▸ Task goal: Please repeat each entry. Match every word exactly.
===== Provided records =====
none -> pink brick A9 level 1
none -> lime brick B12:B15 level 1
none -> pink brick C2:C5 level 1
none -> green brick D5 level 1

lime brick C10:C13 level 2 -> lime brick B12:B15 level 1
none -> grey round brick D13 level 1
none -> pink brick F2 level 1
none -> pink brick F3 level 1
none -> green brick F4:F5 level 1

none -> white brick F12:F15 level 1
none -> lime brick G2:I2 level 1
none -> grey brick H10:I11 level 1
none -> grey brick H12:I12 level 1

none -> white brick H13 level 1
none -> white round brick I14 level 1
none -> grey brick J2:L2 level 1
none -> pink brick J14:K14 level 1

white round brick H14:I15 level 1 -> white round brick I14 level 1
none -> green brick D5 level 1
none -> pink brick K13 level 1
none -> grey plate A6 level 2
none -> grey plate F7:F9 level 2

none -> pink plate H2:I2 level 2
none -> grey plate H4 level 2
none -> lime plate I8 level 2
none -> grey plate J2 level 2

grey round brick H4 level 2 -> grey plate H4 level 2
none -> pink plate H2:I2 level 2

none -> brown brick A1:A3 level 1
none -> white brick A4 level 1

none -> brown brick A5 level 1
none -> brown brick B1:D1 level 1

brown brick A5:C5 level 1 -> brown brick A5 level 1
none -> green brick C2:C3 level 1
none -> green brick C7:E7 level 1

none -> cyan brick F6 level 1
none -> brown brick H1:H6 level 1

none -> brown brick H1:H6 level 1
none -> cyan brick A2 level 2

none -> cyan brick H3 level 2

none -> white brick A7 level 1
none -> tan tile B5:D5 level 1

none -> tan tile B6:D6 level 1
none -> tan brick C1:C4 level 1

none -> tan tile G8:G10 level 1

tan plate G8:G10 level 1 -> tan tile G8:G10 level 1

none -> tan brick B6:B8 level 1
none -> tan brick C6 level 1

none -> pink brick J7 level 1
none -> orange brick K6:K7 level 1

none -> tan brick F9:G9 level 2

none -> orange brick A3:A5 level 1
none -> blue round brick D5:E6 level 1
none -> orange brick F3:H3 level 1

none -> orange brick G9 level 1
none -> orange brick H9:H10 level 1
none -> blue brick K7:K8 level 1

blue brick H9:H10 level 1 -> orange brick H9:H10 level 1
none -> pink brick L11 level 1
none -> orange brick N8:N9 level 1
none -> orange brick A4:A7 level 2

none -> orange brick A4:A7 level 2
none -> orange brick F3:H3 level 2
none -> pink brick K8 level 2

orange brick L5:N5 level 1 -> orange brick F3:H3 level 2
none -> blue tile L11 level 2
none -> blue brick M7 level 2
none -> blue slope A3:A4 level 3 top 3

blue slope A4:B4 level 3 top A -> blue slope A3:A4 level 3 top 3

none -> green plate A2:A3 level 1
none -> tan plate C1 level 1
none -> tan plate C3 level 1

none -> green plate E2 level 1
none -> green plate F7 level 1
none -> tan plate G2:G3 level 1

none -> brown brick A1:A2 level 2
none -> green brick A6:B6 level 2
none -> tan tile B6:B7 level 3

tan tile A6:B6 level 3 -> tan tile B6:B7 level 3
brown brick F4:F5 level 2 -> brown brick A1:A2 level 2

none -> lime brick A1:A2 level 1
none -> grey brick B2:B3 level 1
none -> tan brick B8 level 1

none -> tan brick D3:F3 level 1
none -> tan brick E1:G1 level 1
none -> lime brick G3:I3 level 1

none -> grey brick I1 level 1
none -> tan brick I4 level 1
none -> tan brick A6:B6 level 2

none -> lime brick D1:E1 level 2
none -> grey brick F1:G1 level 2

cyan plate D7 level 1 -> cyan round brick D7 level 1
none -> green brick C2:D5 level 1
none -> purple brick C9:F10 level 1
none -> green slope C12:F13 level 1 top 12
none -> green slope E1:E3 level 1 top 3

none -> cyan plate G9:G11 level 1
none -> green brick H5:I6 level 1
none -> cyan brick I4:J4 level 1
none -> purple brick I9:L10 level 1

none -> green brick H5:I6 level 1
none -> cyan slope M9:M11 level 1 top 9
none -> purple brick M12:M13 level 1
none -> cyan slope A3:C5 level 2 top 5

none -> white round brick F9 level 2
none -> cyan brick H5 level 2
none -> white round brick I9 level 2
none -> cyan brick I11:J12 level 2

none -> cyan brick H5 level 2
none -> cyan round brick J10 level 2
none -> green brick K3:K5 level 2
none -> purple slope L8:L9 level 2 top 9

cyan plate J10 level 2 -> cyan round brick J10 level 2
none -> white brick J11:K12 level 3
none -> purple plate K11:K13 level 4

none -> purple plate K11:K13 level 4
=====
▸ Exercise output:
none -> pink brick A9 level 1
none -> lime brick B12:B15 level 1
none -> pink brick C2:C5 level 1
none -> green brick D5 level 1

lime brick C10:C13 level 2 -> lime brick B12:B15 level 1
none -> grey round brick D13 level 1
none -> pink brick F2 level 1
none -> pink brick F3 level 1
none -> green brick F4:F5 level 1

none -> white brick F12:F15 level 1
none -> lime brick G2:I2 level 1
none -> grey brick H10:I11 level 1
none -> grey brick H12:I12 level 1

none -> white brick H13 level 1
none -> white round brick I14 level 1
none -> grey brick J2:L2 level 1
none -> pink brick J14:K14 level 1

white round brick H14:I15 level 1 -> white round brick I14 level 1
none -> green brick D5 level 1
none -> pink brick K13 level 1
none -> grey plate A6 level 2
none -> grey plate F7:F9 level 2

none -> pink plate H2:I2 level 2
none -> grey plate H4 level 2
none -> lime plate I8 level 2
none -> grey plate J2 level 2

grey round brick H4 level 2 -> grey plate H4 level 2
none -> pink plate H2:I2 level 2

none -> brown brick A1:A3 level 1
none -> white brick A4 level 1

none -> brown brick A5 level 1
none -> brown brick B1:D1 level 1

brown brick A5:C5 level 1 -> brown brick A5 level 1
none -> green brick C2:C3 level 1
none -> green brick C7:E7 level 1

none -> cyan brick F6 level 1
none -> brown brick H1:H6 level 1

none -> brown brick H1:H6 level 1
none -> cyan brick A2 level 2

none -> cyan brick H3 level 2

none -> white brick A7 level 1
none -> tan tile B5:D5 level 1

none -> tan tile B6:D6 level 1
none -> tan brick C1:C4 level 1

none -> tan tile G8:G10 level 1

tan plate G8:G10 level 1 -> tan tile G8:G10 level 1

none -> tan brick B6:B8 level 1
none -> tan brick C6 level 1

none -> pink brick J7 level 1
none -> orange brick K6:K7 level 1

none -> tan brick F9:G9 level 2

none -> orange brick A3:A5 level 1
none -> blue round brick D5:E6 level 1
none -> orange brick F3:H3 level 1

none -> orange brick G9 level 1
none -> orange brick H9:H10 level 1
none -> blue brick K7:K8 level 1

blue brick H9:H10 level 1 -> orange brick H9:H10 level 1
none -> pink brick L11 level 1
none -> orange brick N8:N9 level 1
none -> orange brick A4:A7 level 2

none -> orange brick A4:A7 level 2
none -> orange brick F3:H3 level 2
none -> pink brick K8 level 2

orange brick L5:N5 level 1 -> orange brick F3:H3 level 2
none -> blue tile L11 level 2
none -> blue brick M7 level 2
none -> blue slope A3:A4 level 3 top 3

blue slope A4:B4 level 3 top A -> blue slope A3:A4 level 3 top 3

none -> green plate A2:A3 level 1
none -> tan plate C1 level 1
none -> tan plate C3 level 1

none -> green plate E2 level 1
none -> green plate F7 level 1
none -> tan plate G2:G3 level 1

none -> brown brick A1:A2 level 2
none -> green brick A6:B6 level 2
none -> tan tile B6:B7 level 3

tan tile A6:B6 level 3 -> tan tile B6:B7 level 3
brown brick F4:F5 level 2 -> brown brick A1:A2 level 2

none -> lime brick A1:A2 level 1
none -> grey brick B2:B3 level 1
none -> tan brick B8 level 1

none -> tan brick D3:F3 level 1
none -> tan brick E1:G1 level 1
none -> lime brick G3:I3 level 1

none -> grey brick I1 level 1
none -> tan brick I4 level 1
none -> tan brick A6:B6 level 2

none -> lime brick D1:E1 level 2
none -> grey brick F1:G1 level 2

cyan plate D7 level 1 -> cyan round brick D7 level 1
none -> green brick C2:D5 level 1
none -> purple brick C9:F10 level 1
none -> green slope C12:F13 level 1 top 12
none -> green slope E1:E3 level 1 top 3

none -> cyan plate G9:G11 level 1
none -> green brick H5:I6 level 1
none -> cyan brick I4:J4 level 1
none -> purple brick I9:L10 level 1

none -> green brick H5:I6 level 1
none -> cyan slope M9:M11 level 1 top 9
none -> purple brick M12:M13 level 1
none -> cyan slope A3:C5 level 2 top 5

none -> white round brick F9 level 2
none -> cyan brick H5 level 2
none -> white round brick I9 level 2
none -> cyan brick I11:J12 level 2

none -> cyan brick H5 level 2
none -> cyan round brick J10 level 2
none -> green brick K3:K5 level 2
none -> purple slope L8:L9 level 2 top 9

cyan plate J10 level 2 -> cyan round brick J10 level 2
none -> white brick J11:K12 level 3
none -> purple plate K11:K13 level 4

none -> purple plate K11:K13 level 4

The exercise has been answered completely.